[Edit difference data]
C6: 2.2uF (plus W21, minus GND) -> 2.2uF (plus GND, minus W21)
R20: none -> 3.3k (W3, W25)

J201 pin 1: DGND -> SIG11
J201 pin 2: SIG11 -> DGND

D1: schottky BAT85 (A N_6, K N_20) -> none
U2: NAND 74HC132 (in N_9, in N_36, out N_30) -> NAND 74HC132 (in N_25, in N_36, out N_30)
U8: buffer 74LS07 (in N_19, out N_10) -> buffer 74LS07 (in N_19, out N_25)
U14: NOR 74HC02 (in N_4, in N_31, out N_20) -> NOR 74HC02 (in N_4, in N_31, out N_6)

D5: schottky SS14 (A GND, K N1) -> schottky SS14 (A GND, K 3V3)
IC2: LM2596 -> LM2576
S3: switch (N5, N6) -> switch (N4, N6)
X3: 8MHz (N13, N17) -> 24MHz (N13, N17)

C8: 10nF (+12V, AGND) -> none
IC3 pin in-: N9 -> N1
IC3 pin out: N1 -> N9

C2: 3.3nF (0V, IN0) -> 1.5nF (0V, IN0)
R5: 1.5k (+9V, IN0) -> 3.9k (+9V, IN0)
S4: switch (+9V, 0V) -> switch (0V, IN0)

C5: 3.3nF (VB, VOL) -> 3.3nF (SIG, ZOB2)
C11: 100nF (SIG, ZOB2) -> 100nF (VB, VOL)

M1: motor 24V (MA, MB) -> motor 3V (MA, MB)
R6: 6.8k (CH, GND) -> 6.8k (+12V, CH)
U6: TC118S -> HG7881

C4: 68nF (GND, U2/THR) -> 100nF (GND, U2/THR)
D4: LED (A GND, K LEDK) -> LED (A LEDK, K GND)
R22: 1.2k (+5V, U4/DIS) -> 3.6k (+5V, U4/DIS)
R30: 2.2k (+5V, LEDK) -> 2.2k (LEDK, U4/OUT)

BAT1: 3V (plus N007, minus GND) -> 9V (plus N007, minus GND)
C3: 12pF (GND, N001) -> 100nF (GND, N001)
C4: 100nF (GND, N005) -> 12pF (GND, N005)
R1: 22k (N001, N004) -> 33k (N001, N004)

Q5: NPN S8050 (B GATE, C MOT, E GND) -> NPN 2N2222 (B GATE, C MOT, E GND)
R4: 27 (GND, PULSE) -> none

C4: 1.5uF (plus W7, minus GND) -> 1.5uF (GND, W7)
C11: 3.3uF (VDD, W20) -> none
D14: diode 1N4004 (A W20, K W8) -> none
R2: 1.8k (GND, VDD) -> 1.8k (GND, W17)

To do: Every line from the one with "C4: 1.5uF (plus" to the end of the records above should be returned exactly, and no other lines.

Response:
C4: 1.5uF (plus W7, minus GND) -> 1.5uF (GND, W7)
C11: 3.3uF (VDD, W20) -> none
D14: diode 1N4004 (A W20, K W8) -> none
R2: 1.8k (GND, VDD) -> 1.8k (GND, W17)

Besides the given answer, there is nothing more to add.